▶ **DATA SHOWN**:

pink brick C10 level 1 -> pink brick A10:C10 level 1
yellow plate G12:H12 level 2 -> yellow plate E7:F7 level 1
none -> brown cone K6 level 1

--

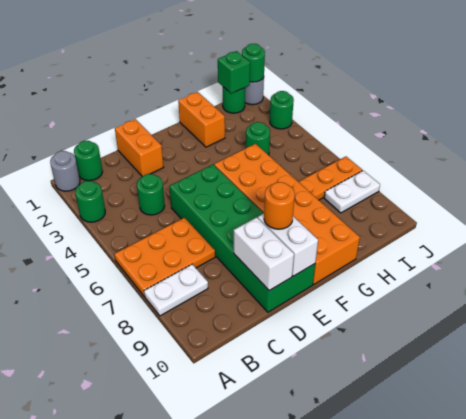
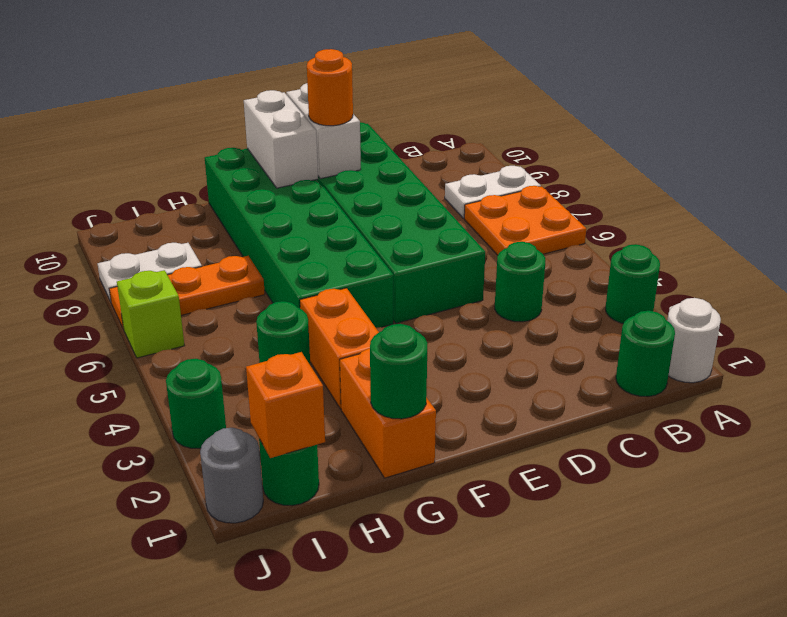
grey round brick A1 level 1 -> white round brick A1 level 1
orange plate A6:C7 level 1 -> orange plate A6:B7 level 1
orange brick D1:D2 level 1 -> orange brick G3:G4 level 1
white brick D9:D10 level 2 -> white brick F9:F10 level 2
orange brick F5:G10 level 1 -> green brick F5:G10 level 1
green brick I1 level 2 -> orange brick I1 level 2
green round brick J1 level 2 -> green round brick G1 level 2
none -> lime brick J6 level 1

--

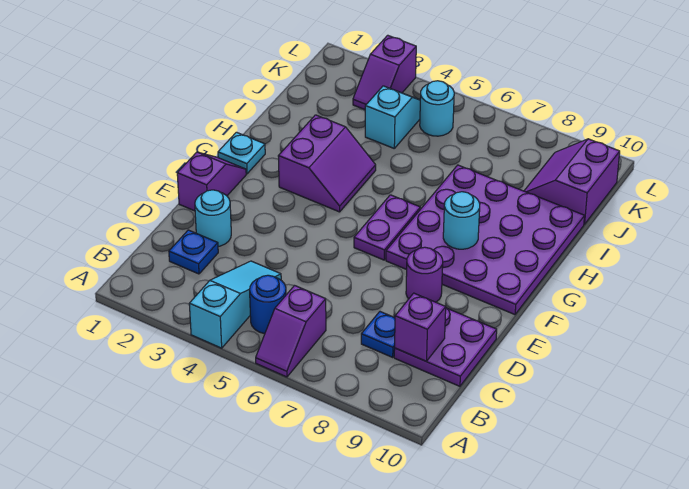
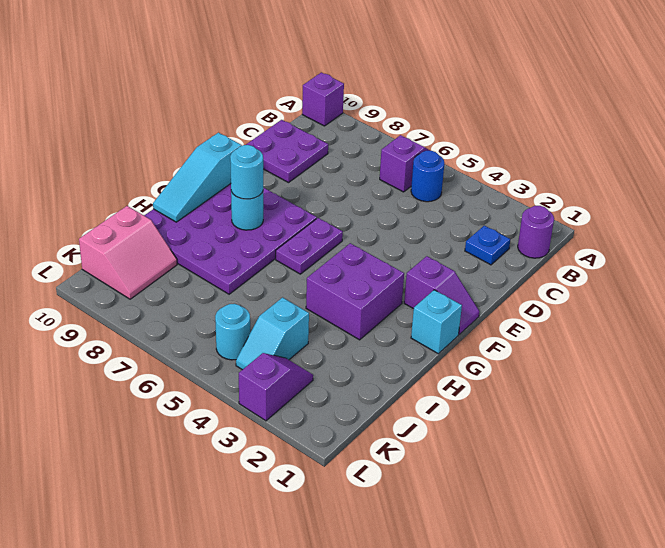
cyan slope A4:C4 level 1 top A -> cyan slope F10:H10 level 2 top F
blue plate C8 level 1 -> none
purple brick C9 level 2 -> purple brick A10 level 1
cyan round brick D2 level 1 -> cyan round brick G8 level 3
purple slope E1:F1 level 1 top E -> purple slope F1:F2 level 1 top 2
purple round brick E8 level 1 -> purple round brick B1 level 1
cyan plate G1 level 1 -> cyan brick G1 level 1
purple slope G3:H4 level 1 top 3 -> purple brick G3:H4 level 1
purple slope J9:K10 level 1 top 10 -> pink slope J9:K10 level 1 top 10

▶ **EXERCISE PROMPT**:
What you return must be an exact retyping of the lines above starting at the line with "pink brick C10" and ending at the line with "none -> brown cone K6 level 1", and nothing besides.

▶ **ANSWER BOX**:
pink brick C10 level 1 -> pink brick A10:C10 level 1
yellow plate G12:H12 level 2 -> yellow plate E7:F7 level 1
none -> brown cone K6 level 1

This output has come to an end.